When you reach the line containing "ENC3 pin DT: 13 -> SCL" in the data below, begin returning lines exactly as written, and stop once the line containing "STEPPER2 pin IN2: A0 -> D5" has been returned.

[[ Recorded information open ]]

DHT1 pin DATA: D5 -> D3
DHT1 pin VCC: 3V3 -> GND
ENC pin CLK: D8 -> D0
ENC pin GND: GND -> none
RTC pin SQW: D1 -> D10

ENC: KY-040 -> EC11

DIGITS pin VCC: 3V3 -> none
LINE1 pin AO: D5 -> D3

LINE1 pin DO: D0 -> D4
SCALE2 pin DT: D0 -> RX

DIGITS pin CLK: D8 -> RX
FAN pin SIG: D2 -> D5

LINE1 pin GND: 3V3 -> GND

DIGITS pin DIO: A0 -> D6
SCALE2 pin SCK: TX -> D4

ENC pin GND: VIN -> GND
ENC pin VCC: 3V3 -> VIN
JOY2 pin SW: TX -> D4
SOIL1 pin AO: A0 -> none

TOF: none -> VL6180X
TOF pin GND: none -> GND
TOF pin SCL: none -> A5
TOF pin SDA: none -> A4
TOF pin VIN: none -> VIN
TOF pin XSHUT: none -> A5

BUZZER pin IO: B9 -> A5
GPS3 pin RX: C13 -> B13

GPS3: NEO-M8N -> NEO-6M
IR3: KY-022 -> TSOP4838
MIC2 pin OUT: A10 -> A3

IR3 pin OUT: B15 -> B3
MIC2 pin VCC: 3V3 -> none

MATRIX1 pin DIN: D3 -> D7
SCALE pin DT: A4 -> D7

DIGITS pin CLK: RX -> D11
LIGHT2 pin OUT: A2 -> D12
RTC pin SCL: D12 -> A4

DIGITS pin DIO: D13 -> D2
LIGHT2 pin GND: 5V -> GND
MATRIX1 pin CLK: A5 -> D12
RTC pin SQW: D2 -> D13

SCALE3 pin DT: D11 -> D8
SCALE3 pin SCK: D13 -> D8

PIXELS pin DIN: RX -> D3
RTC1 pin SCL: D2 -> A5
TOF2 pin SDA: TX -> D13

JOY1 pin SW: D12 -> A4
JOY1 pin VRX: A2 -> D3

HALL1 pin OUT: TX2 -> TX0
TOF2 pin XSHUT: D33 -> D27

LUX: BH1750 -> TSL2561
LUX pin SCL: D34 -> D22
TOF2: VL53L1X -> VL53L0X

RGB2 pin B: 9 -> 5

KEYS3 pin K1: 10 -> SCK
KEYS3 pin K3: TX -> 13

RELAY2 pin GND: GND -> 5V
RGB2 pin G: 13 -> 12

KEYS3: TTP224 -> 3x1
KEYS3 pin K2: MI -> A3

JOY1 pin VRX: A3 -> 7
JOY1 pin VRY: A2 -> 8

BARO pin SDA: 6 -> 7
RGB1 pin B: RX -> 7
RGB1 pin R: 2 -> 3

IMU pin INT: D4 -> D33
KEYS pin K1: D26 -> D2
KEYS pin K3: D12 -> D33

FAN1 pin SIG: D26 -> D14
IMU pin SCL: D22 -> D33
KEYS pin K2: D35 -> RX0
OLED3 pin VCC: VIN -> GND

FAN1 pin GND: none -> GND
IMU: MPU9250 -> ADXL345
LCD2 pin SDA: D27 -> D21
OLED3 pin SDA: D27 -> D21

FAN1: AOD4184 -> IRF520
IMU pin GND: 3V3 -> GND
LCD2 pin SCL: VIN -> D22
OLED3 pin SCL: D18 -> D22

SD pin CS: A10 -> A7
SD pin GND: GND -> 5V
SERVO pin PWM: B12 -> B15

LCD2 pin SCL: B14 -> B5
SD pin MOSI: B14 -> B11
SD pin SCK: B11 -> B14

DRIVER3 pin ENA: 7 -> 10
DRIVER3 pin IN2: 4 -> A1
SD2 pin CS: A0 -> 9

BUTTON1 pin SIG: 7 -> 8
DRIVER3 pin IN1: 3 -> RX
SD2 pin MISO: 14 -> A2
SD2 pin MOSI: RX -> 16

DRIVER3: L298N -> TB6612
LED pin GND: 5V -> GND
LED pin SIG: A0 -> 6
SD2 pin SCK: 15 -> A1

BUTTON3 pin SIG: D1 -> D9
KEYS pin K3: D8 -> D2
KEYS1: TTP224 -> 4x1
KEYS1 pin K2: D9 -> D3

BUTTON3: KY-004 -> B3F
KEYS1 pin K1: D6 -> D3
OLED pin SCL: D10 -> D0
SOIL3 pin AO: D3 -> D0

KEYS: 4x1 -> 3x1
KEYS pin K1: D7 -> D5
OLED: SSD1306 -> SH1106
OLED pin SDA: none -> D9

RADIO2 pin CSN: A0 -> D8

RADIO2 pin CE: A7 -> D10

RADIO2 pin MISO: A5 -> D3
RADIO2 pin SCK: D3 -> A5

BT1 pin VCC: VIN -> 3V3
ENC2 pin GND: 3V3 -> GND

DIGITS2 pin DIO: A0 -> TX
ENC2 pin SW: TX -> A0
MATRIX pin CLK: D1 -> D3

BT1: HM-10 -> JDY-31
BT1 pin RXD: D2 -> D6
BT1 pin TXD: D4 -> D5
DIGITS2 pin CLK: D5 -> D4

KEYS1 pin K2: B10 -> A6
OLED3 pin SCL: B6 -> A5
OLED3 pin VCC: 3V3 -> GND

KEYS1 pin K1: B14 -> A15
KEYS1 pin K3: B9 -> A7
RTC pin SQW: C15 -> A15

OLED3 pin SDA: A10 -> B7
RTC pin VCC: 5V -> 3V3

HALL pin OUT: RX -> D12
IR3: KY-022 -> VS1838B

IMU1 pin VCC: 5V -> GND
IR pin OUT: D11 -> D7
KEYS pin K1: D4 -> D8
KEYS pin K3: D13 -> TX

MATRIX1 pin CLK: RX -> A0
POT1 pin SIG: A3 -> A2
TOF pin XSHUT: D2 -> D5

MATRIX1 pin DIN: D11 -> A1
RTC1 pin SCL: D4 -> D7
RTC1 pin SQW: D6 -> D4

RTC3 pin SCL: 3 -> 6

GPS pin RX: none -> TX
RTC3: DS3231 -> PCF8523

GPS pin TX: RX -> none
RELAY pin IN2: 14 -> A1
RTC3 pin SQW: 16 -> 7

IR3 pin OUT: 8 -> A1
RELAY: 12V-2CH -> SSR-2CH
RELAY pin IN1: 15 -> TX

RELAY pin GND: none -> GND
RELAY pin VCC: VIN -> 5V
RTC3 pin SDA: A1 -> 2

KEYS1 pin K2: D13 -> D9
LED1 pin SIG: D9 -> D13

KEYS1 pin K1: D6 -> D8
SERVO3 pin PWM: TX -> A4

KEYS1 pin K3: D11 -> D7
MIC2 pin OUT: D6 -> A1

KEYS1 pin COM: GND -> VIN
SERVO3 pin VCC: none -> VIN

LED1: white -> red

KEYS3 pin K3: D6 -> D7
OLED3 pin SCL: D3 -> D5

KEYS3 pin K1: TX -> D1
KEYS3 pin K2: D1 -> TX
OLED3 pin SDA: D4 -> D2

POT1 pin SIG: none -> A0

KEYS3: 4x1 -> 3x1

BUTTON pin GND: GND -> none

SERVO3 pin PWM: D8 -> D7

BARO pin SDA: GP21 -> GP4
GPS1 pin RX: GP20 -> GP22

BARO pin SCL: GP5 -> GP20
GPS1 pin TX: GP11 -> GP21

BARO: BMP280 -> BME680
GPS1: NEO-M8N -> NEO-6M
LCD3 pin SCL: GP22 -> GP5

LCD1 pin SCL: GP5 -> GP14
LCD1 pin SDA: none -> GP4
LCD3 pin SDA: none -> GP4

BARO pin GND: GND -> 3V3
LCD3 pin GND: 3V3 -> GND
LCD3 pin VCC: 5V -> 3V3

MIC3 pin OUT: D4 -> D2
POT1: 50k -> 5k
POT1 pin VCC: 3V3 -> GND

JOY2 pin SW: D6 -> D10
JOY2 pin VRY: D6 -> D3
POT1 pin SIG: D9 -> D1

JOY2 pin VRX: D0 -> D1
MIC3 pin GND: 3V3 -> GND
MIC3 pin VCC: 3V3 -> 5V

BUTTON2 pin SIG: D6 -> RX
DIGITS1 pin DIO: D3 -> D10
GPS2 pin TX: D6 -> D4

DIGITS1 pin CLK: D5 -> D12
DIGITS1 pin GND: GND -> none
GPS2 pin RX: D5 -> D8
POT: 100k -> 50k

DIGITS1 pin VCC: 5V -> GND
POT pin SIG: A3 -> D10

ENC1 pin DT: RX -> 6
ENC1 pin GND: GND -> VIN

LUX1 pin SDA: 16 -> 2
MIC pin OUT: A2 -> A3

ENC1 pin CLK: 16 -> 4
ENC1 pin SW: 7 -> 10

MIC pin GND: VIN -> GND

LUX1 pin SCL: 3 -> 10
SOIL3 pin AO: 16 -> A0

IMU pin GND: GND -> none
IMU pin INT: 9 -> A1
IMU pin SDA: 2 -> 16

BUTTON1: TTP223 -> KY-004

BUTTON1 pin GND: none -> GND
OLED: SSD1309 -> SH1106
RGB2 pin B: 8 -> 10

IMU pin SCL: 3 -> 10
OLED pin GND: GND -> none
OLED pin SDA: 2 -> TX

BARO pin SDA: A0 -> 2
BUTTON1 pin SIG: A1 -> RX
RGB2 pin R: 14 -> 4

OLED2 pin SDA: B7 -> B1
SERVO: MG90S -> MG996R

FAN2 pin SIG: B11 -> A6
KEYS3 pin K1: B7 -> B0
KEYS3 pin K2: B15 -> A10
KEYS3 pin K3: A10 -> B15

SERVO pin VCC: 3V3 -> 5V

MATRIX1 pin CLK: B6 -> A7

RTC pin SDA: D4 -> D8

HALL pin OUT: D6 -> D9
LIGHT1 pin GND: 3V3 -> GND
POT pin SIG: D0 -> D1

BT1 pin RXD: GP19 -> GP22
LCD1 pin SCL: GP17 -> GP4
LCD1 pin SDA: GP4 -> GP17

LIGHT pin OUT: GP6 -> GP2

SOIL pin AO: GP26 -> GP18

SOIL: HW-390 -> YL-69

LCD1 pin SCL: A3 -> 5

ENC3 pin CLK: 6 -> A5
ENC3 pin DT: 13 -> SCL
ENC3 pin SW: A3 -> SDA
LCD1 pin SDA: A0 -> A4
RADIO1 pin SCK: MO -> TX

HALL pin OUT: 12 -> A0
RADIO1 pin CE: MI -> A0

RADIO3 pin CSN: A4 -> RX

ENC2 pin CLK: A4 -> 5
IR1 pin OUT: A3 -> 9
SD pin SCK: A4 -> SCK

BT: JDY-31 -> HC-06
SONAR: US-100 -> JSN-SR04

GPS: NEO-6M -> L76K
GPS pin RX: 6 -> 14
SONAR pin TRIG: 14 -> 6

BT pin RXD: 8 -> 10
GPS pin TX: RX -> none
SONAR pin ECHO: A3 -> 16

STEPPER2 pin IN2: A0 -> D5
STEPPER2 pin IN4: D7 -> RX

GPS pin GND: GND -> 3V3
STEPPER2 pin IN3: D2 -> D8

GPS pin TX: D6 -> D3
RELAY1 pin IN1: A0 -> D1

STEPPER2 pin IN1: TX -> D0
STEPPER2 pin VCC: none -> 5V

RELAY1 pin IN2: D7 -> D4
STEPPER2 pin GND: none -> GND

[[ Recorded information closed ]]

**Exercise result:**
ENC3 pin DT: 13 -> SCL
ENC3 pin SW: A3 -> SDA
LCD1 pin SDA: A0 -> A4
RADIO1 pin SCK: MO -> TX

HALL pin OUT: 12 -> A0
RADIO1 pin CE: MI -> A0

RADIO3 pin CSN: A4 -> RX

ENC2 pin CLK: A4 -> 5
IR1 pin OUT: A3 -> 9
SD pin SCK: A4 -> SCK

BT: JDY-31 -> HC-06
SONAR: US-100 -> JSN-SR04

GPS: NEO-6M -> L76K
GPS pin RX: 6 -> 14
SONAR pin TRIG: 14 -> 6

BT pin RXD: 8 -> 10
GPS pin TX: RX -> none
SONAR pin ECHO: A3 -> 16

STEPPER2 pin IN2: A0 -> D5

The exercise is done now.